TASK INPUTS.
━━━━━━━━━━━━━━━━━━━━━━━━━━━━━━
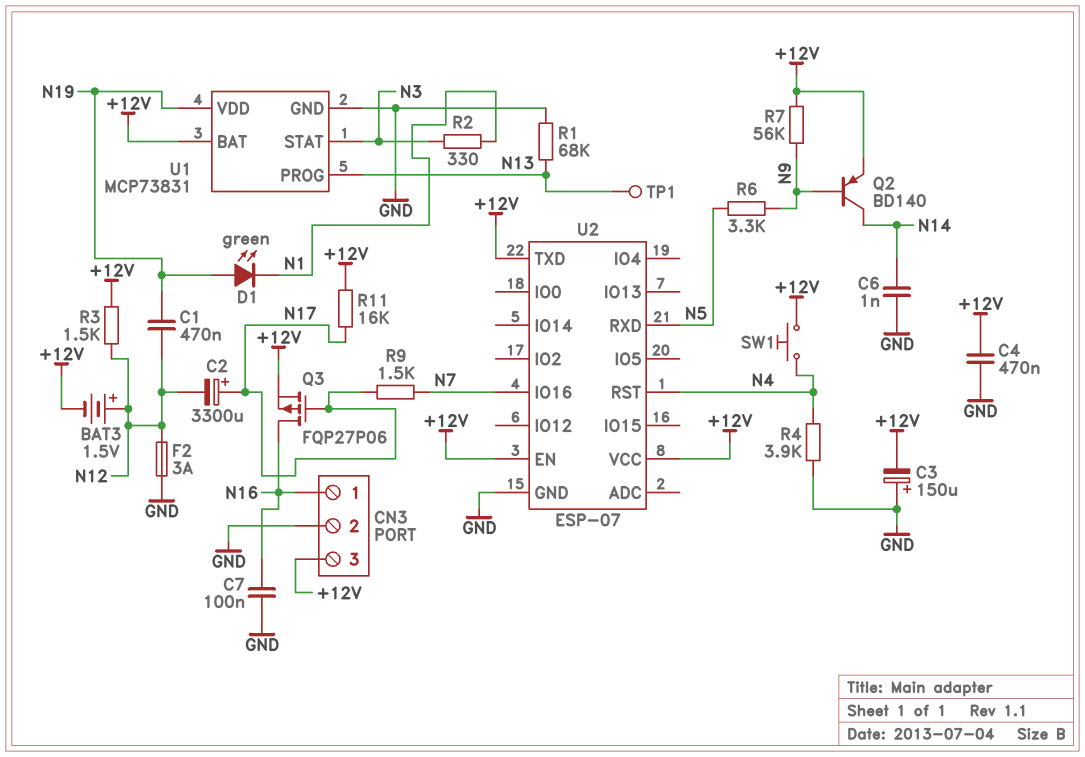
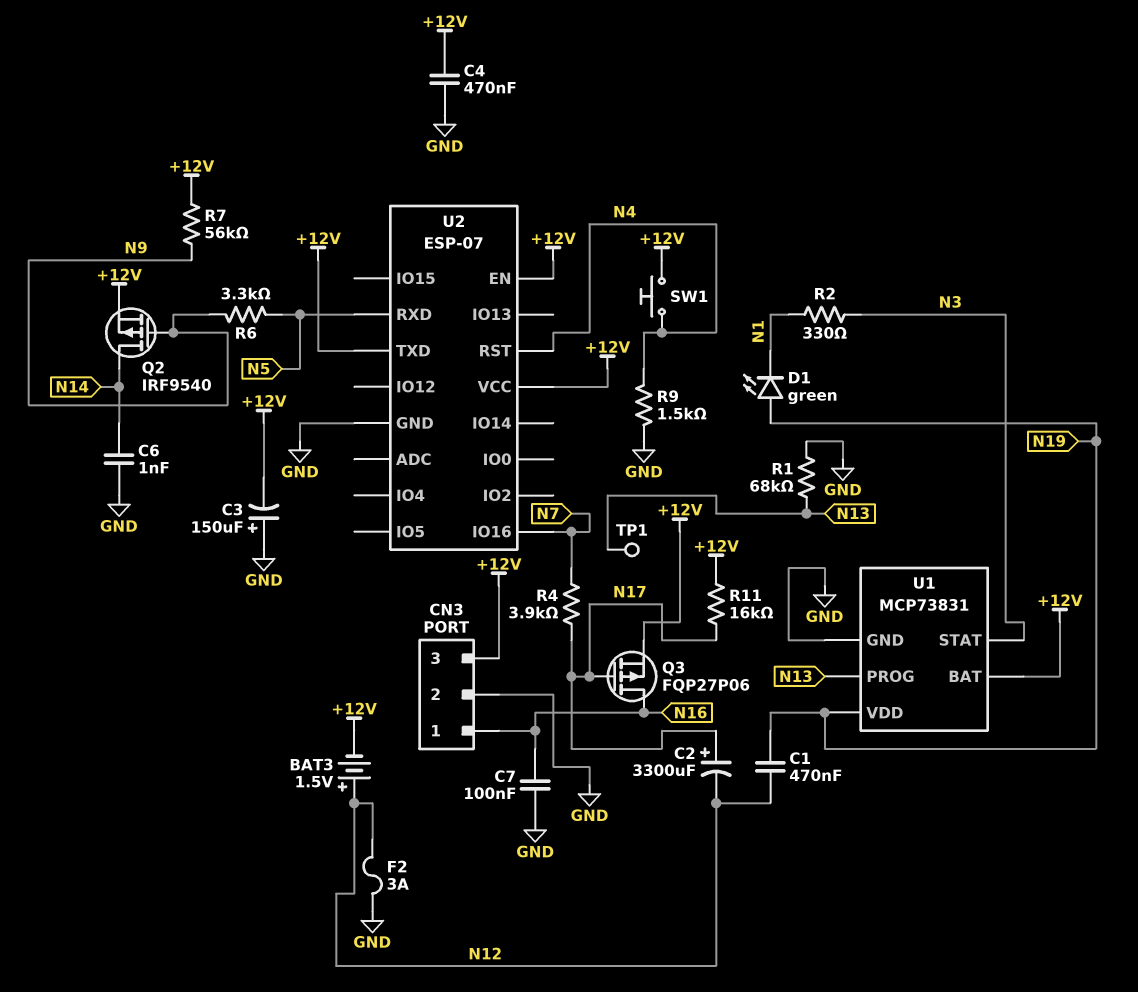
Q2: PNP BD140 (B N9, C N14, E +12V) -> PMOS IRF9540 (G N9, D N14, S +12V)
R3: 1.5k (+12V, N12) -> none
R4: 3.9k (GND, N4) -> 3.9k (N7, N17)
R9: 1.5k (N7, N17) -> 1.5k (GND, N4)

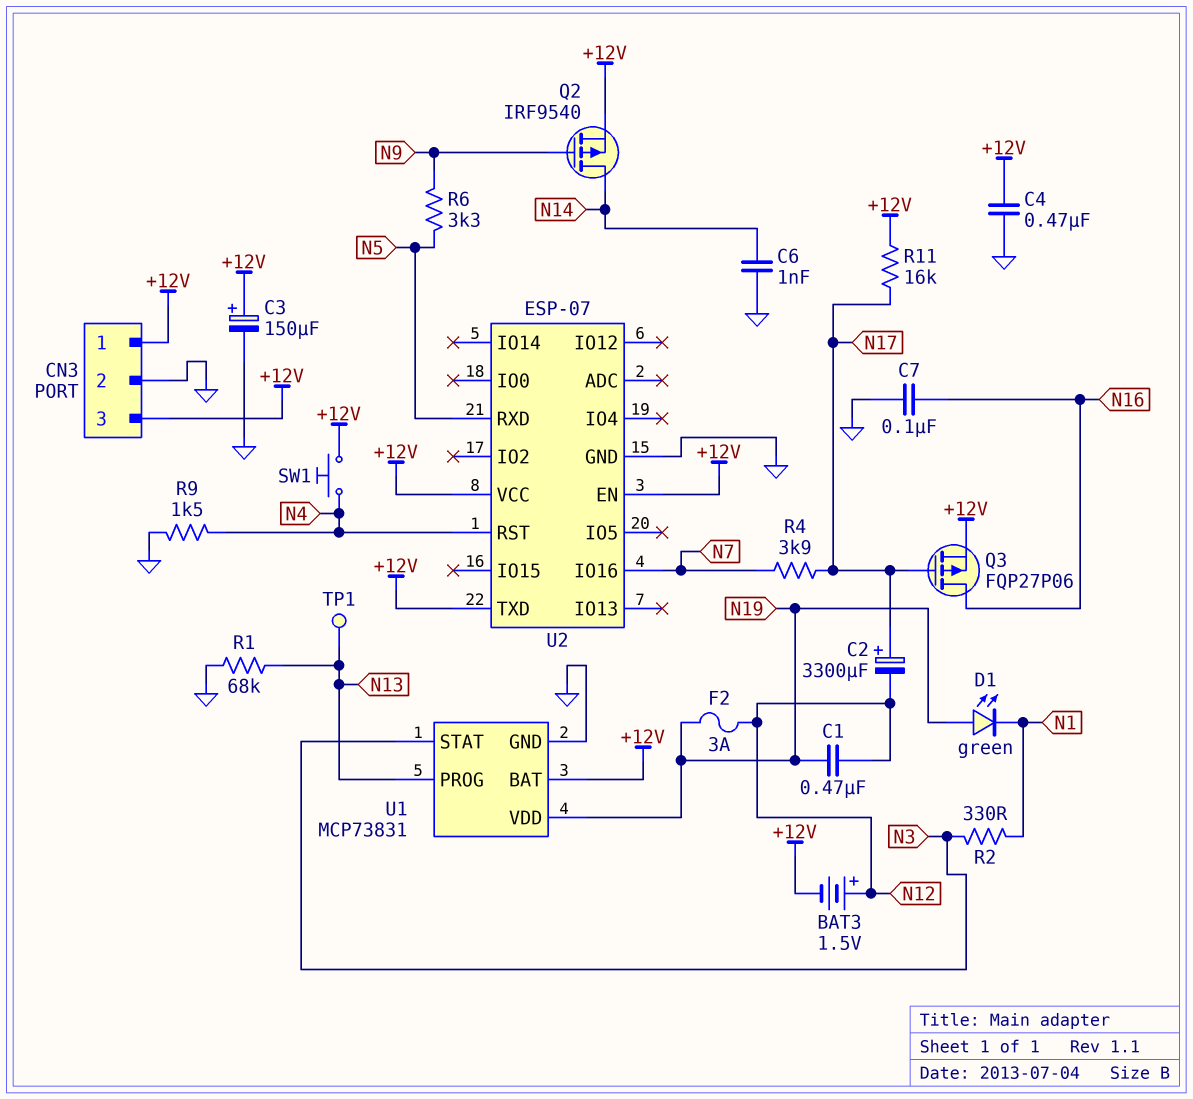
C3: 150uF (plus GND, minus +12V) -> 150uF (plus +12V, minus GND)
CN3 pin 1: N16 -> +12V
F2: 3A (GND, N12) -> 3A (N12, N19)
R7: 56k (+12V, N9) -> none

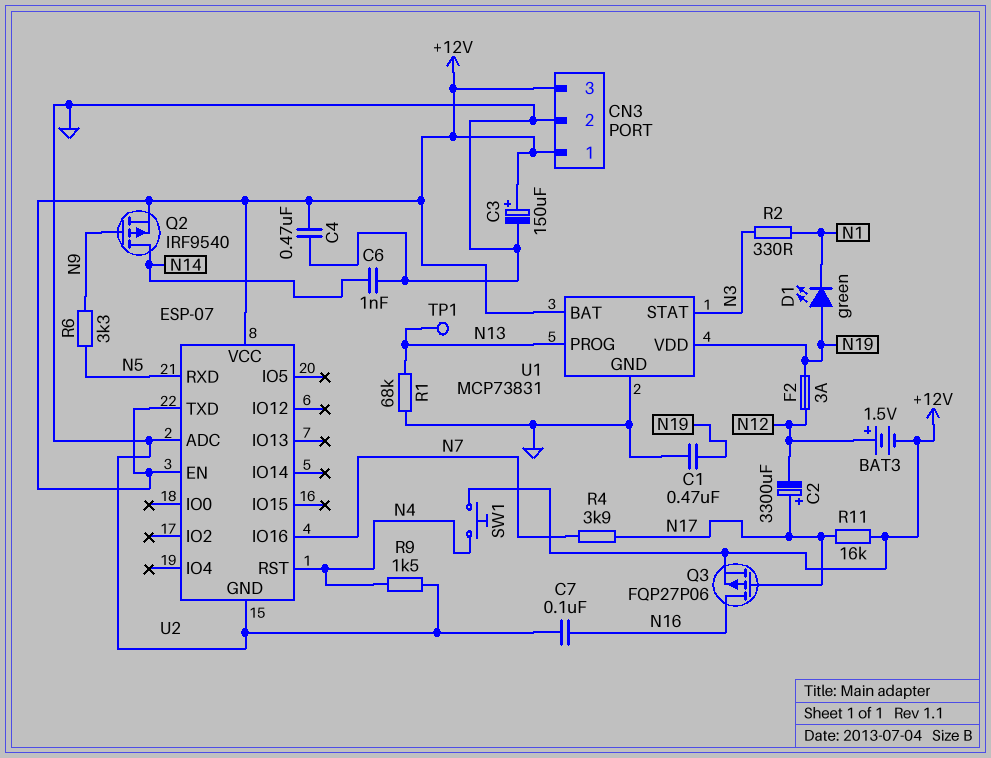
C1: 470nF (N12, N19) -> 470nF (GND, N19)
U2 pin ADC: none -> GND

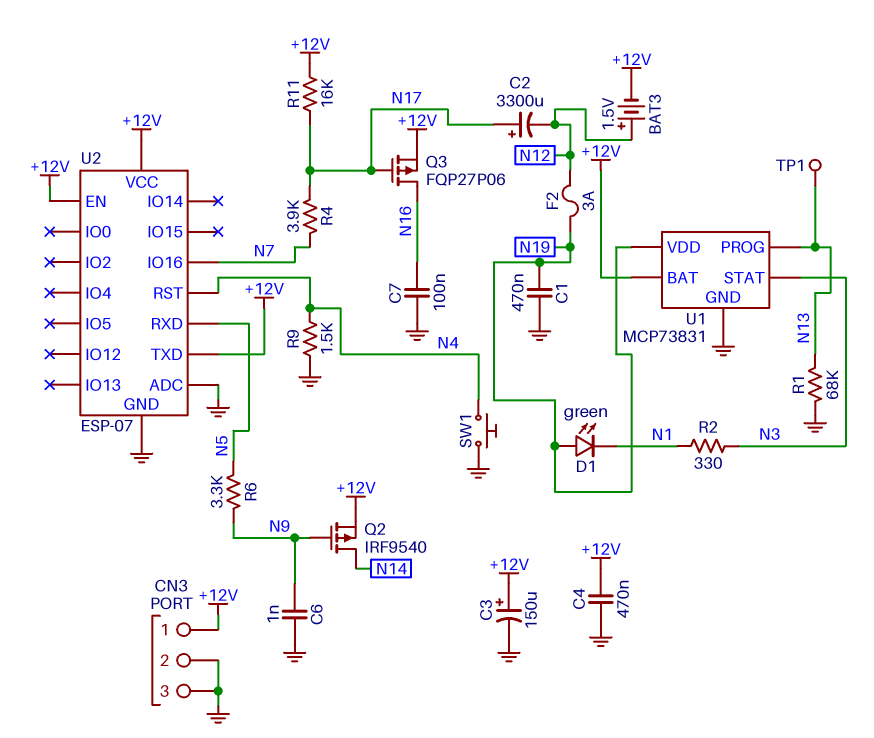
C6: 1nF (GND, N14) -> 1nF (GND, N9)
CN3 pin 3: +12V -> GND
SW1: button (+12V, N4) -> button (GND, N4)

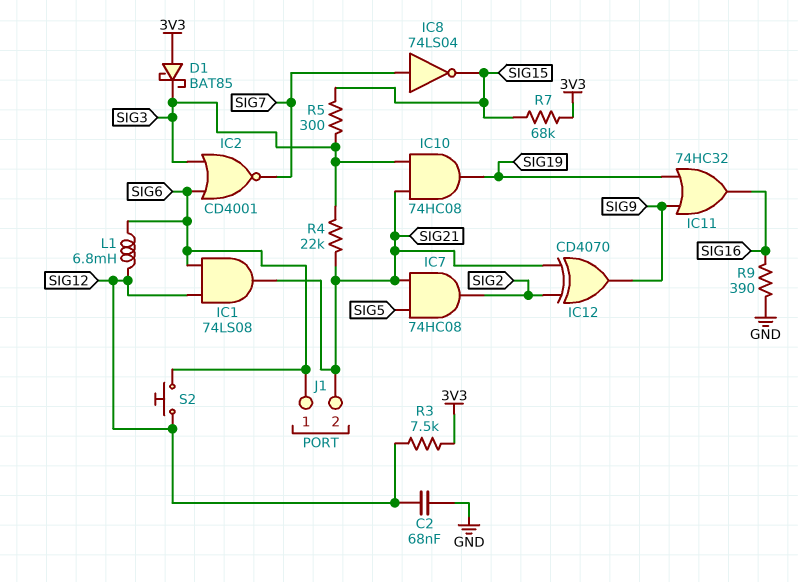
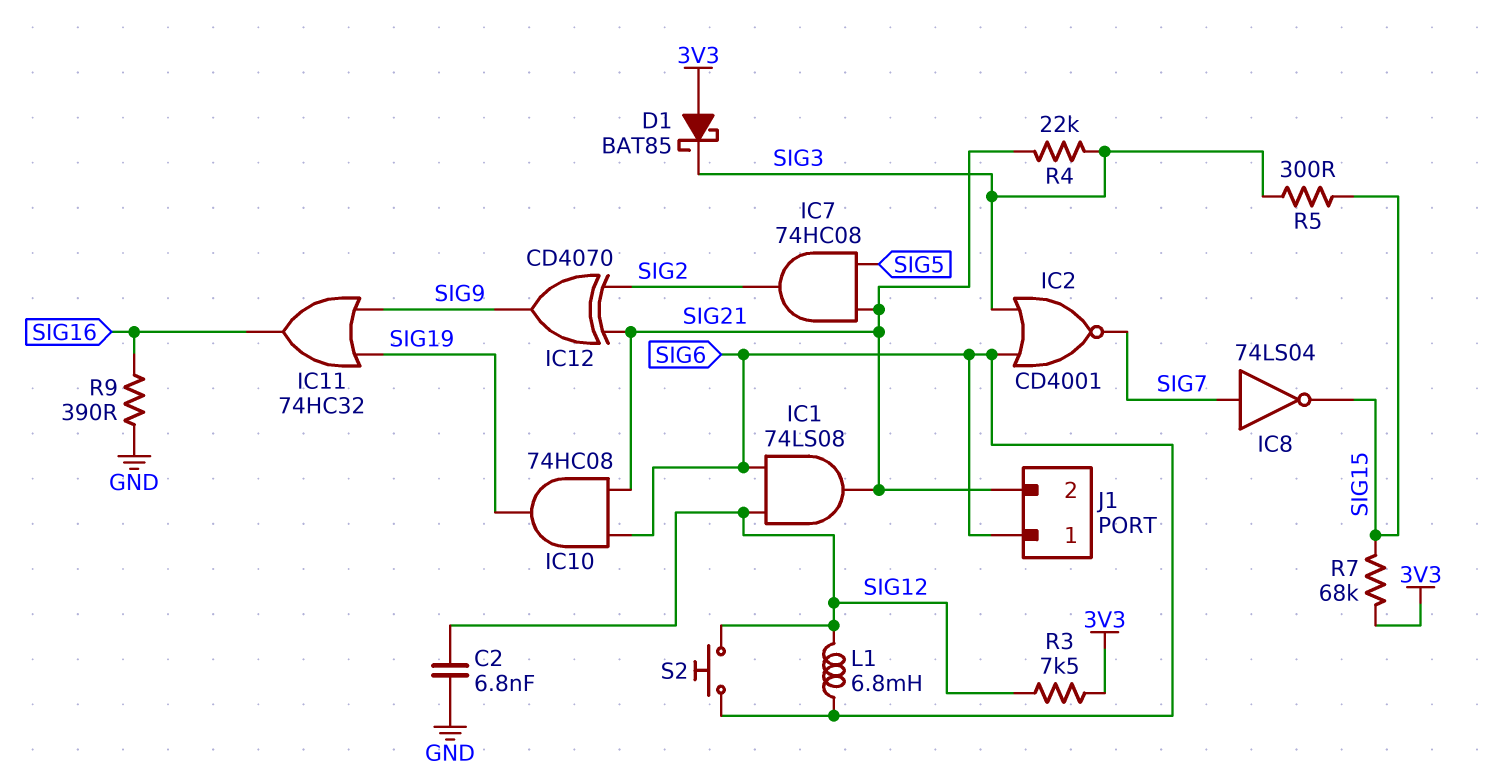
C2: 68nF (GND, SIG12) -> 6.8nF (GND, SIG12)
IC10: AND 74HC08 (in SIG3, in SIG21, out SIG19) -> AND 74HC08 (in SIG6, in SIG21, out SIG19)

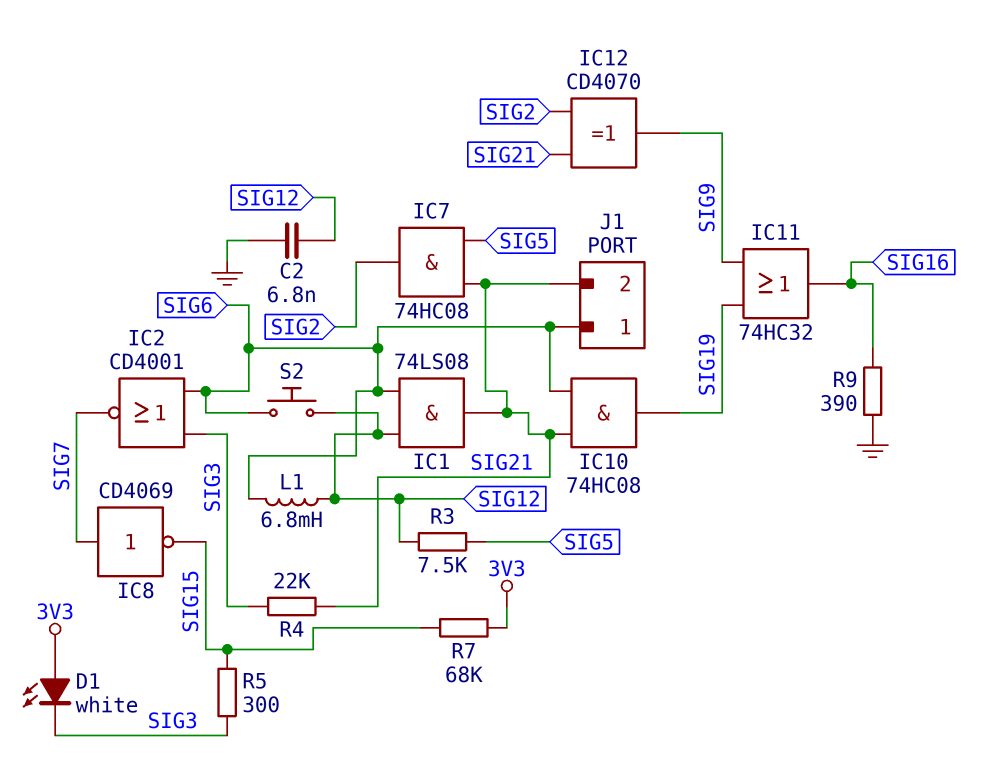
D1: schottky BAT85 (A 3V3, K SIG3) -> LED white (A 3V3, K SIG3)
IC8: NOT 74LS04 (in SIG7, out SIG15) -> NOT CD4069 (in SIG7, out SIG15)
R3: 7.5k (3V3, SIG12) -> 7.5k (SIG5, SIG12)

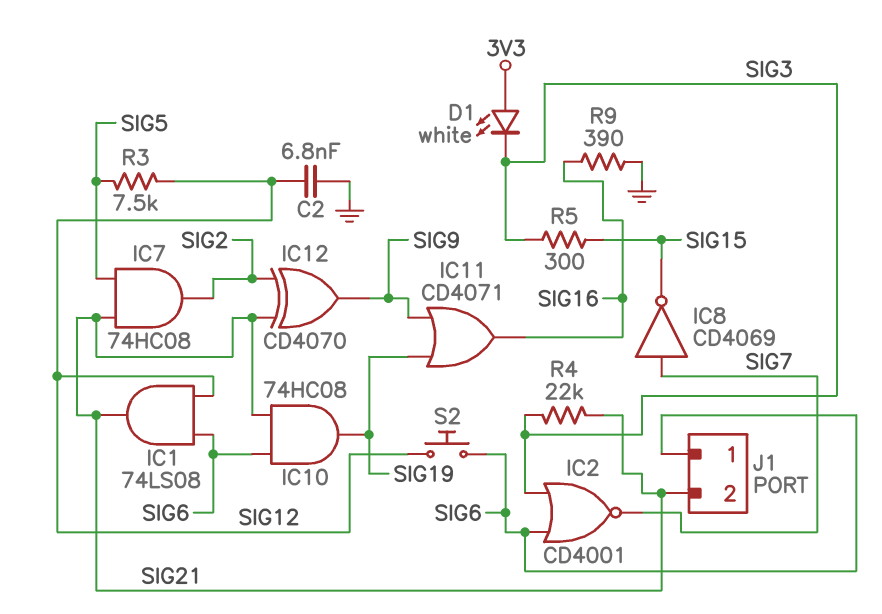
IC11: OR 74HC32 (in SIG9, in SIG19, out SIG16) -> OR CD4071 (in SIG9, in SIG19, out SIG16)
L1: 6.8mH (SIG6, SIG12) -> none
R7: 68k (3V3, SIG15) -> none

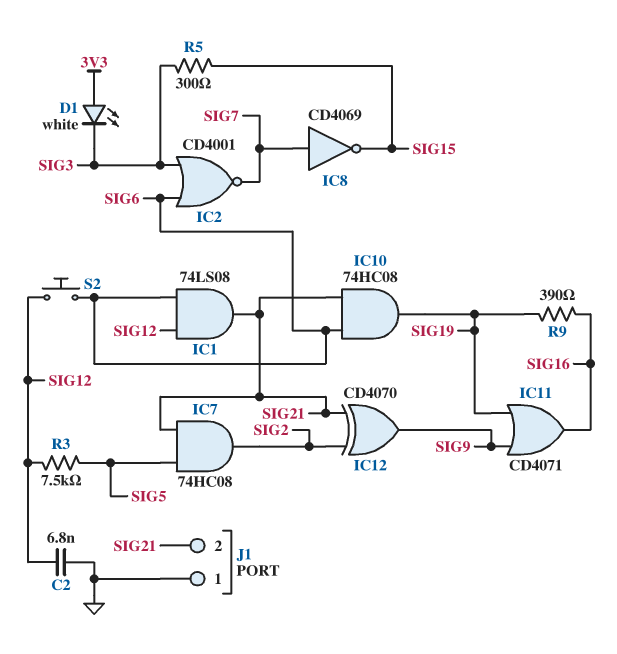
J1 pin 1: SIG6 -> GND
R4: 22k (SIG3, SIG21) -> none
R9: 390 (GND, SIG16) -> 390 (SIG16, SIG19)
━━━━━━━━━━━━━━━━━━━━━━━━━━━━━━
Emit the lines of the material exactly, from its first line to the line containing "R7: 68k (3V3, SIG15) -> none", inclusive; leave every picture out.

Q2: PNP BD140 (B N9, C N14, E +12V) -> PMOS IRF9540 (G N9, D N14, S +12V)
R3: 1.5k (+12V, N12) -> none
R4: 3.9k (GND, N4) -> 3.9k (N7, N17)
R9: 1.5k (N7, N17) -> 1.5k (GND, N4)

C3: 150uF (plus GND, minus +12V) -> 150uF (plus +12V, minus GND)
CN3 pin 1: N16 -> +12V
F2: 3A (GND, N12) -> 3A (N12, N19)
R7: 56k (+12V, N9) -> none

C1: 470nF (N12, N19) -> 470nF (GND, N19)
U2 pin ADC: none -> GND

C6: 1nF (GND, N14) -> 1nF (GND, N9)
CN3 pin 3: +12V -> GND
SW1: button (+12V, N4) -> button (GND, N4)

C2: 68nF (GND, SIG12) -> 6.8nF (GND, SIG12)
IC10: AND 74HC08 (in SIG3, in SIG21, out SIG19) -> AND 74HC08 (in SIG6, in SIG21, out SIG19)

D1: schottky BAT85 (A 3V3, K SIG3) -> LED white (A 3V3, K SIG3)
IC8: NOT 74LS04 (in SIG7, out SIG15) -> NOT CD4069 (in SIG7, out SIG15)
R3: 7.5k (3V3, SIG12) -> 7.5k (SIG5, SIG12)

IC11: OR 74HC32 (in SIG9, in SIG19, out SIG16) -> OR CD4071 (in SIG9, in SIG19, out SIG16)
L1: 6.8mH (SIG6, SIG12) -> none
R7: 68k (3V3, SIG15) -> none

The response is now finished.